Image comparison data:
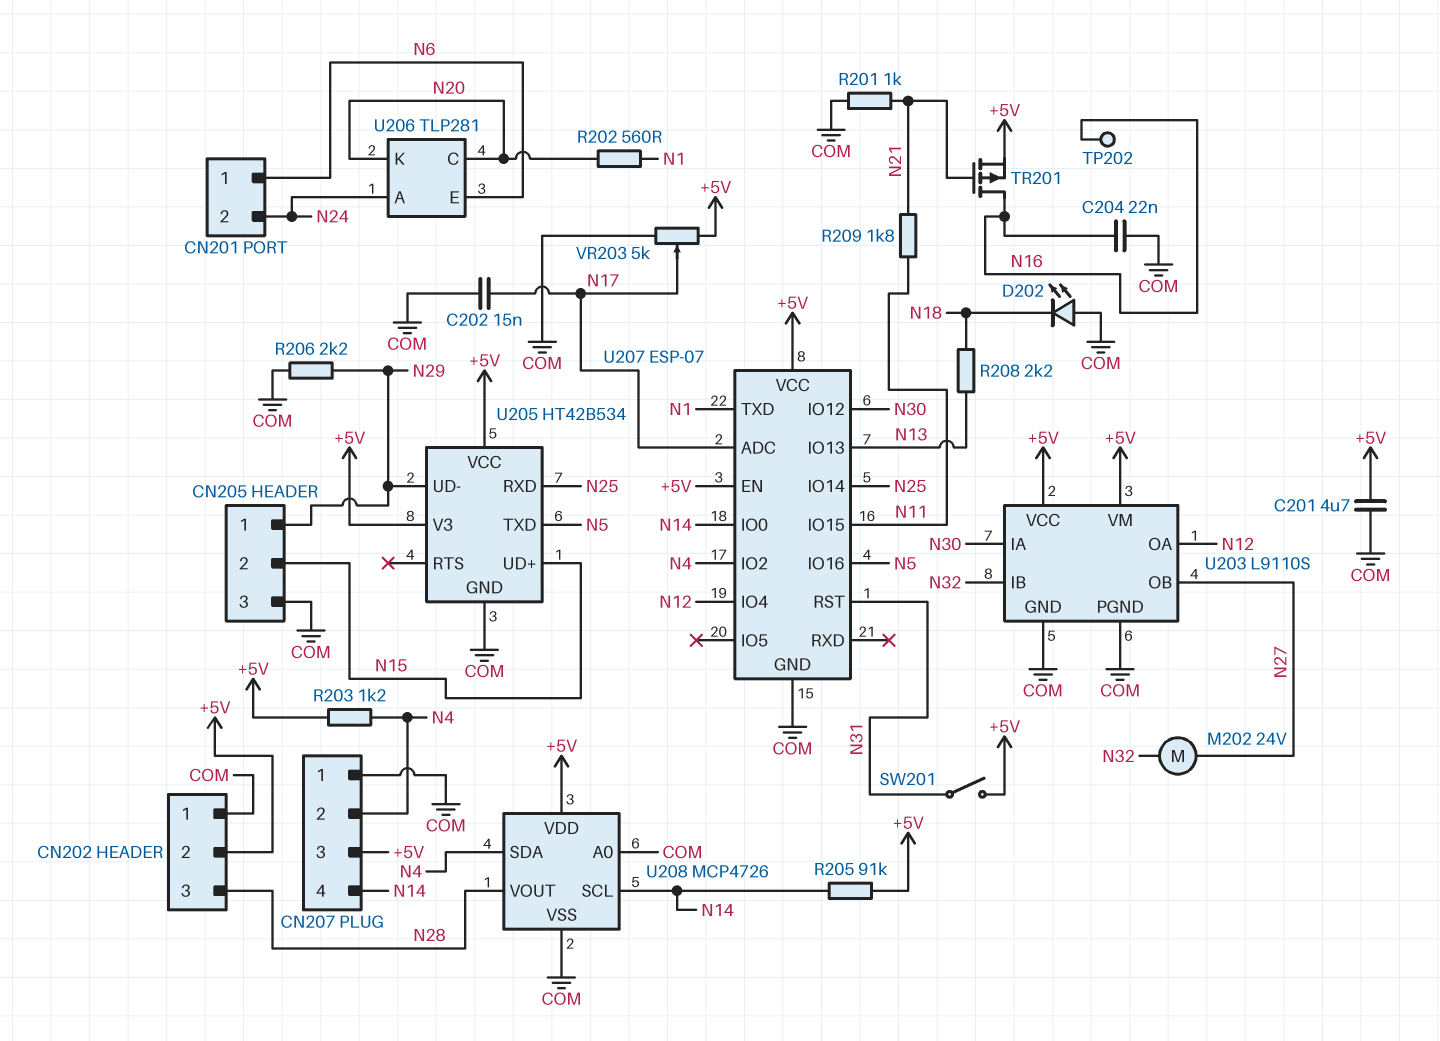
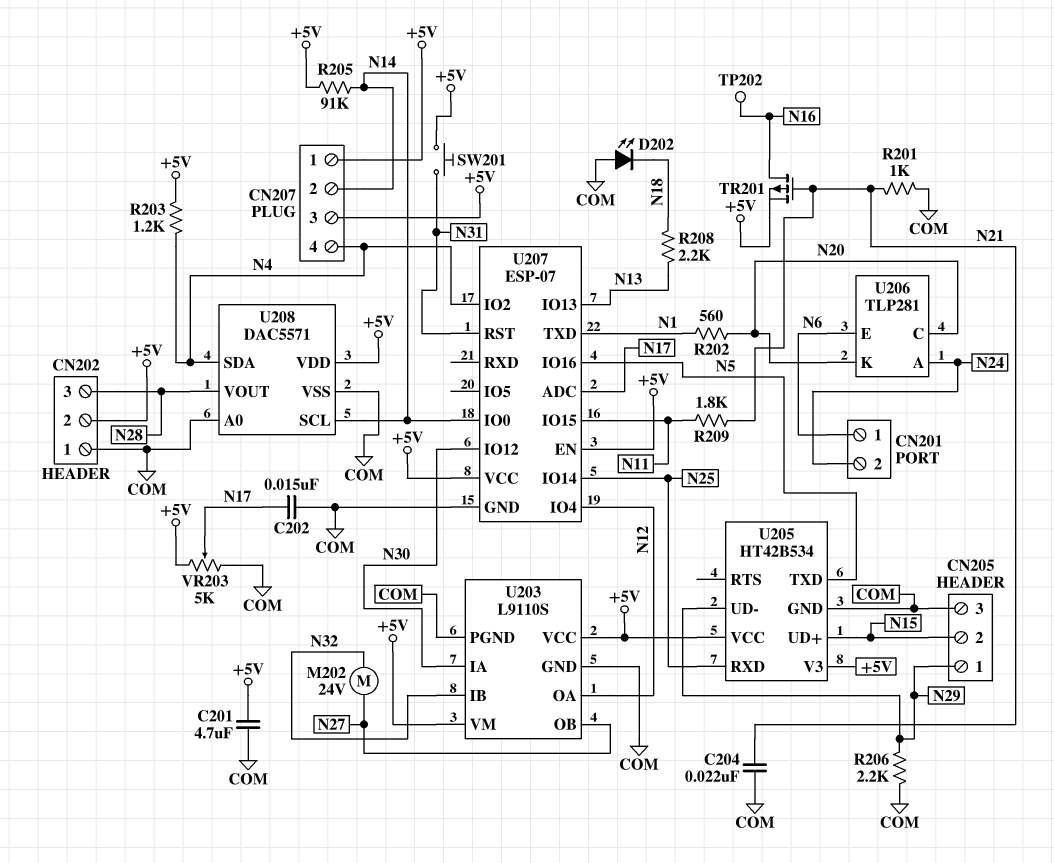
C204: 22nF (COM, N16) -> 22nF (COM, N21)
CN207 pin 1: COM -> +5V
CN207 pin 2: N4 -> N14
CN207 pin 4: N14 -> N4
SW201: switch (+5V, N31) -> button (+5V, N31)
U208: MCP4726 -> DAC5571

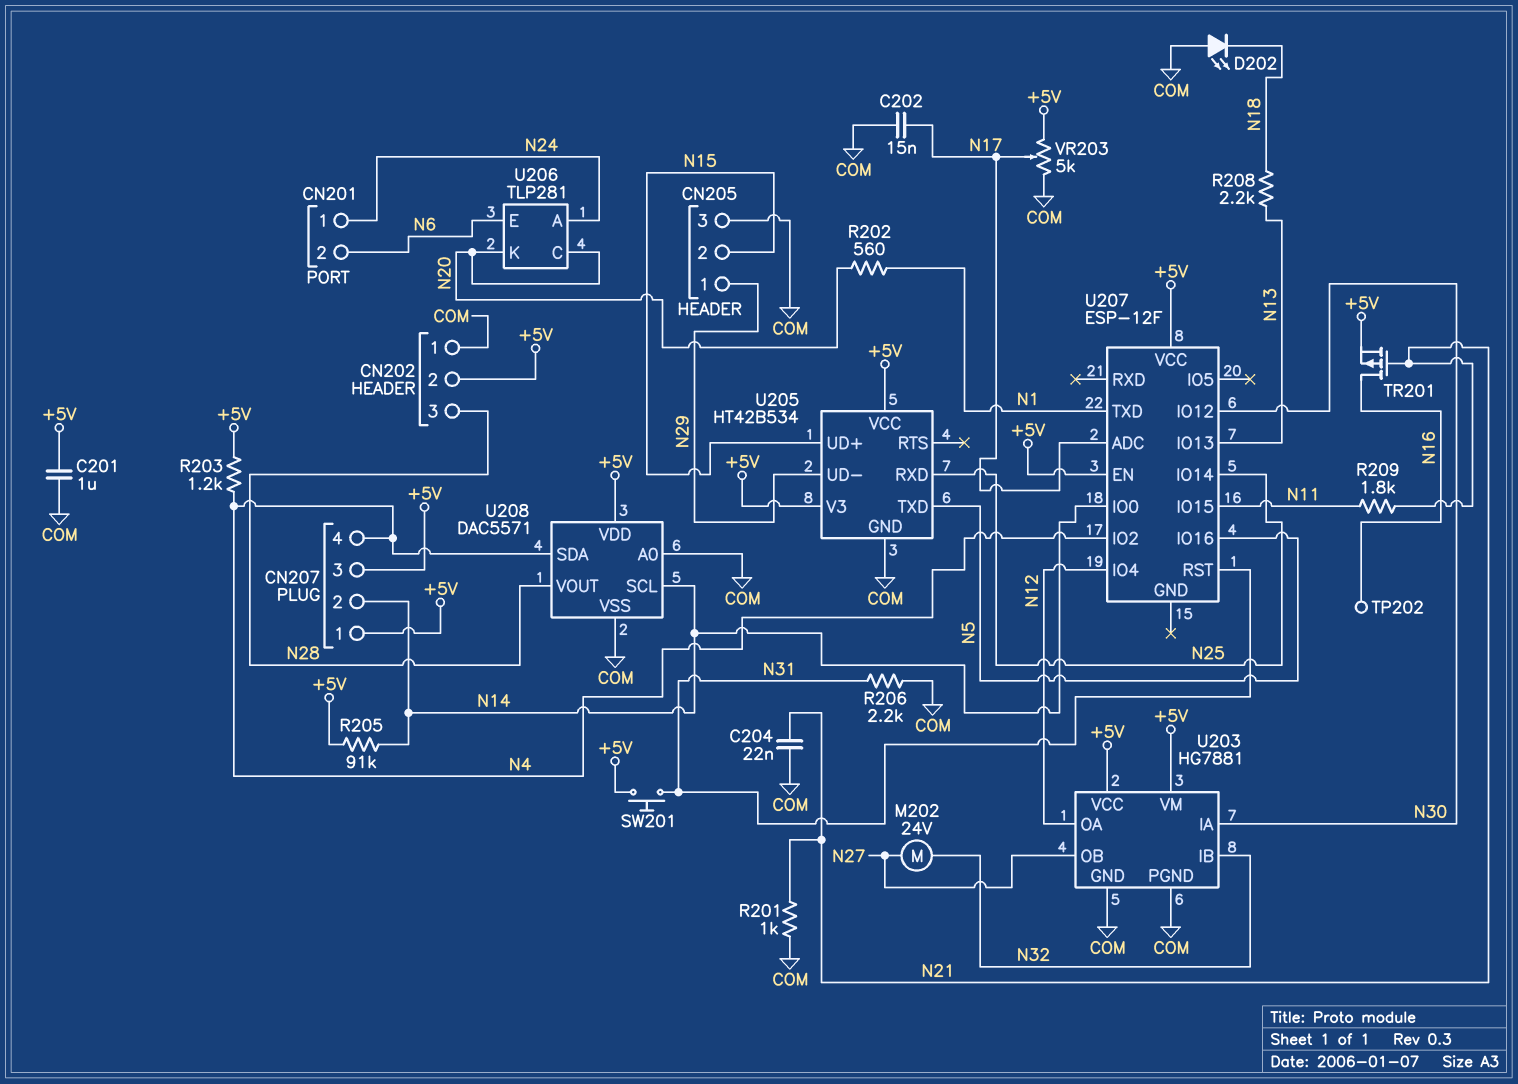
C201: 4.7uF (+5V, COM) -> 1uF (+5V, COM)
CN201 pin 1: N6 -> N24
CN201 pin 2: N24 -> N6
R206: 2.2k (COM, N29) -> 2.2k (COM, N31)
U203: L9110S -> HG7881
U207: ESP-07 -> ESP-12F
U207 pin GND: COM -> none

The problem ->
Omit the pictures and write out the lines above from the one with "CN207 pin 2: N4 -> N14" through the last, unchanged.

Completed task ->
CN207 pin 2: N4 -> N14
CN207 pin 4: N14 -> N4
SW201: switch (+5V, N31) -> button (+5V, N31)
U208: MCP4726 -> DAC5571

C201: 4.7uF (+5V, COM) -> 1uF (+5V, COM)
CN201 pin 1: N6 -> N24
CN201 pin 2: N24 -> N6
R206: 2.2k (COM, N29) -> 2.2k (COM, N31)
U203: L9110S -> HG7881
U207: ESP-07 -> ESP-12F
U207 pin GND: COM -> none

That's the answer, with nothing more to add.